(Difference listings)
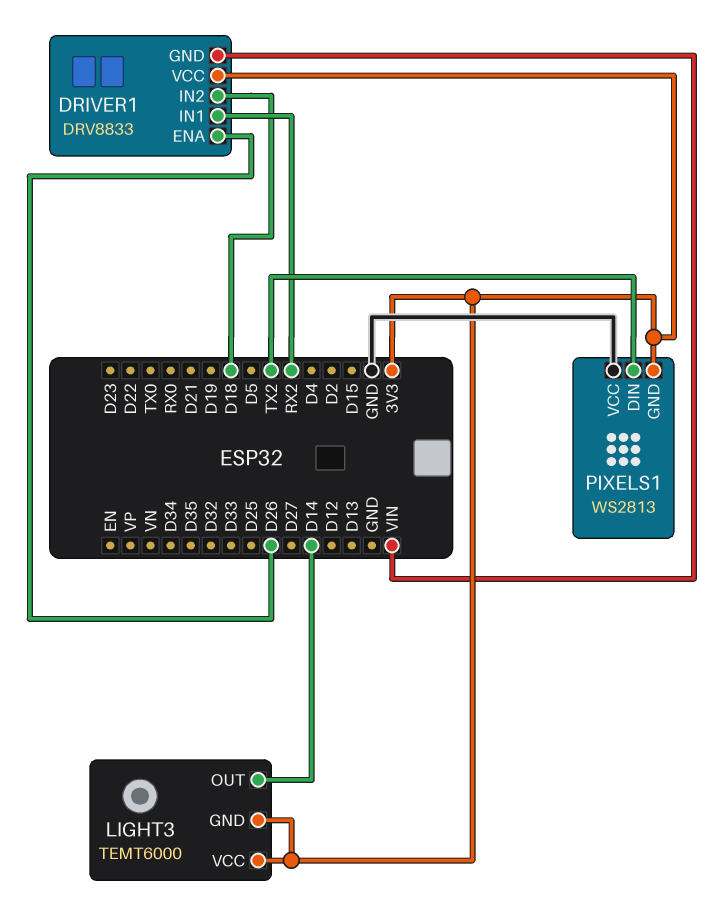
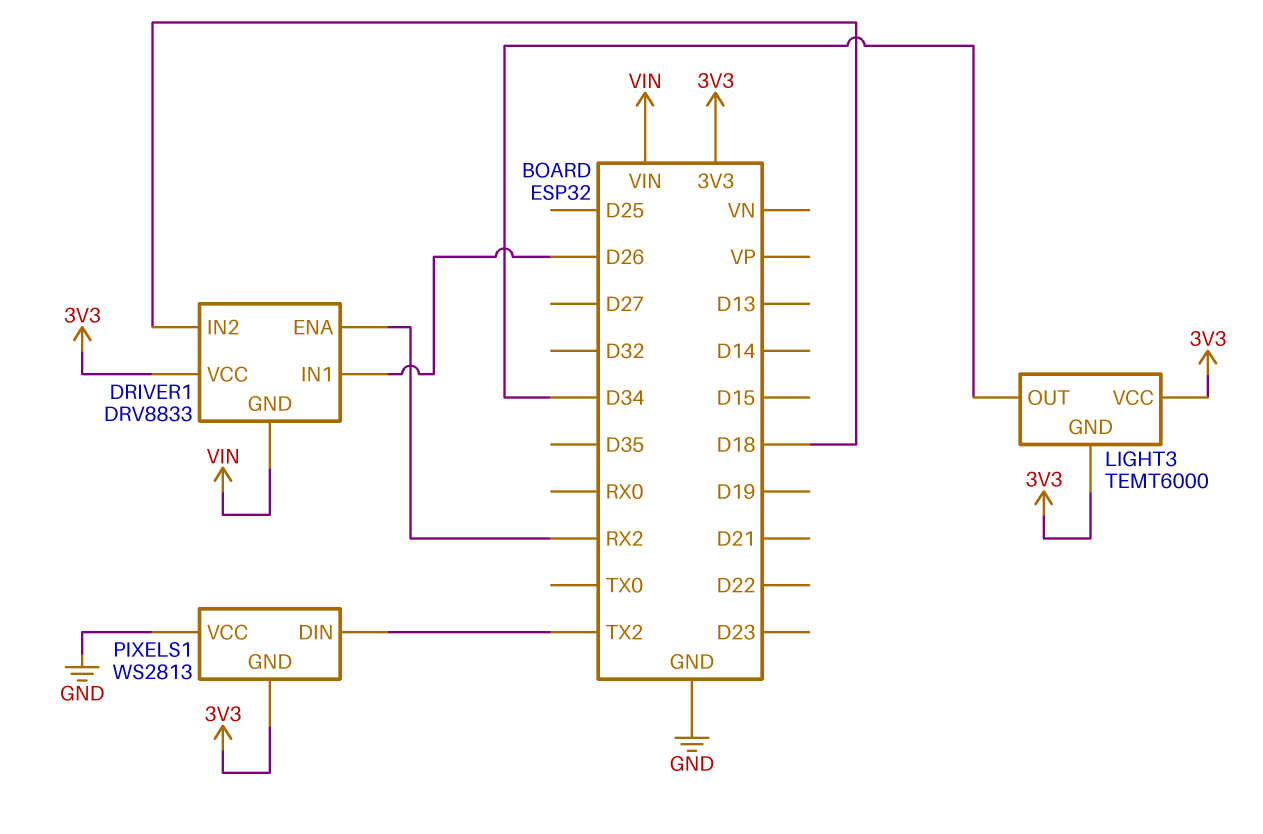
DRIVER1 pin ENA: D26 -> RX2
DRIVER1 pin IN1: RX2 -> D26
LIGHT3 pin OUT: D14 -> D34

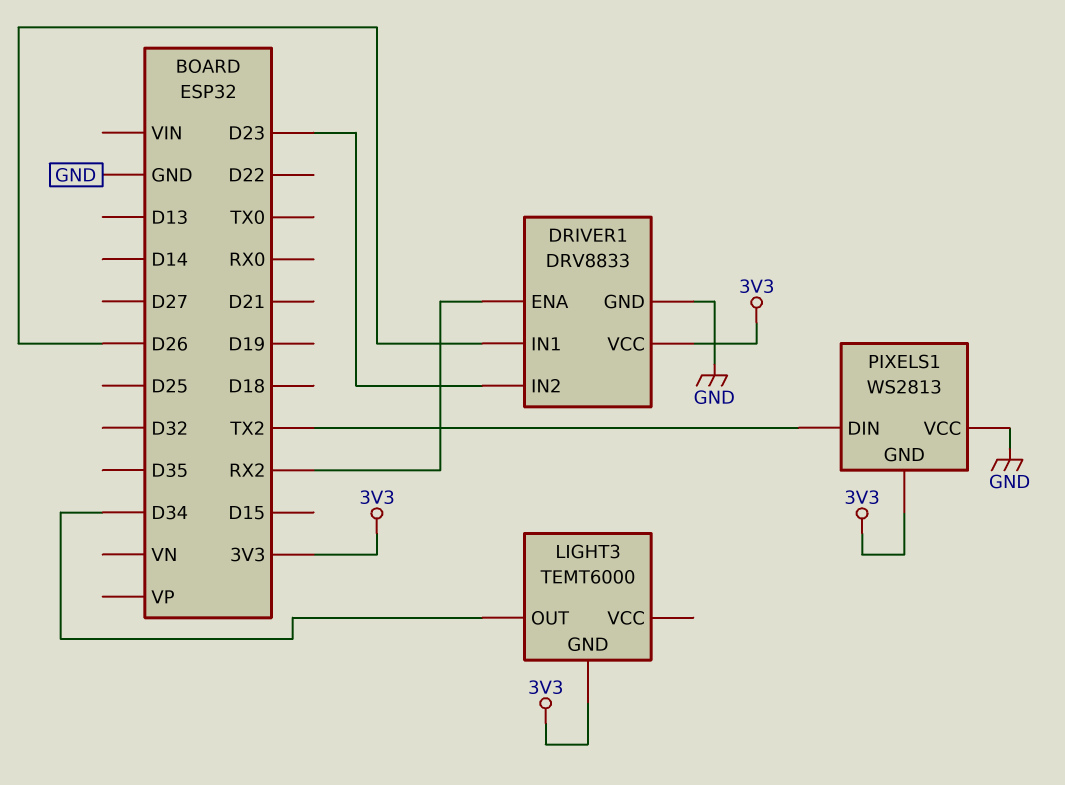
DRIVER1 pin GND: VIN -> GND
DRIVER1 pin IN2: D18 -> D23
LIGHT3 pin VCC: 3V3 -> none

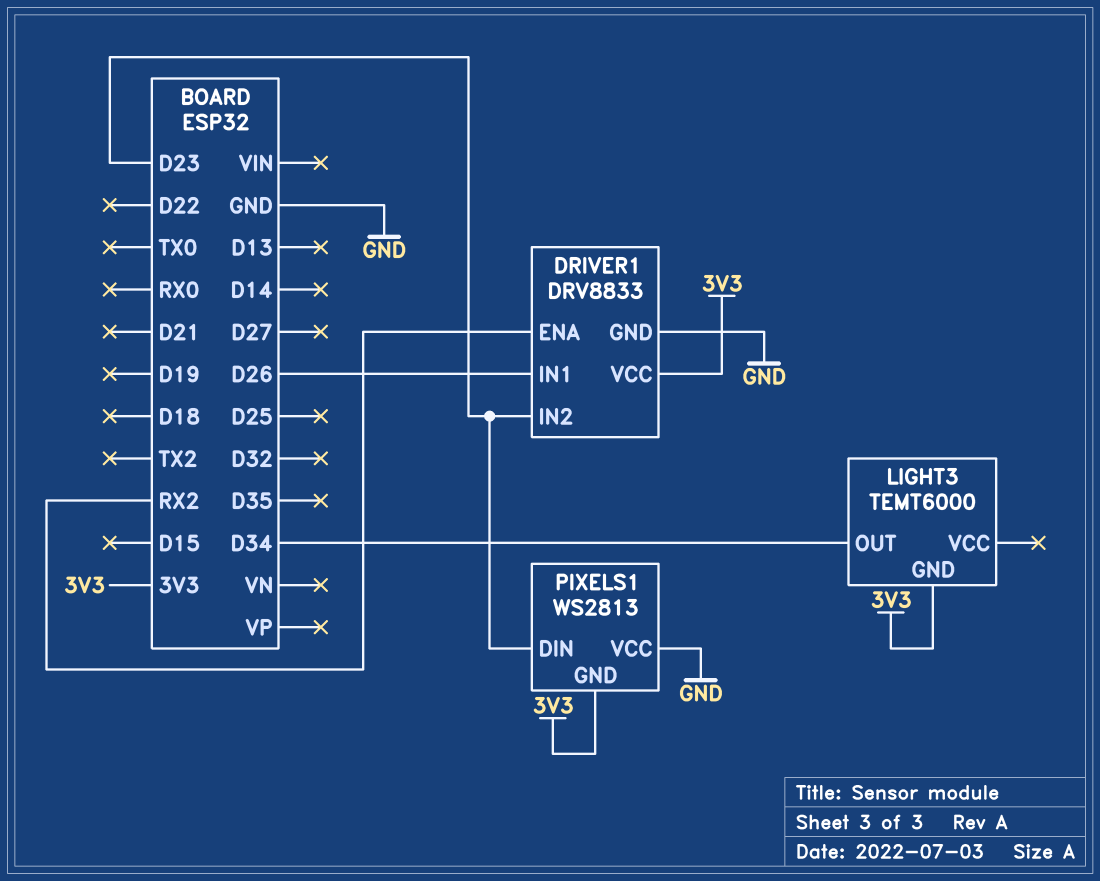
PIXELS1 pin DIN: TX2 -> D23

> _Exercise_: Without any pictures, return the entries exactly as given.

> _Finished exercise_:
DRIVER1 pin ENA: D26 -> RX2
DRIVER1 pin IN1: RX2 -> D26
LIGHT3 pin OUT: D14 -> D34

DRIVER1 pin GND: VIN -> GND
DRIVER1 pin IN2: D18 -> D23
LIGHT3 pin VCC: 3V3 -> none

PIXELS1 pin DIN: TX2 -> D23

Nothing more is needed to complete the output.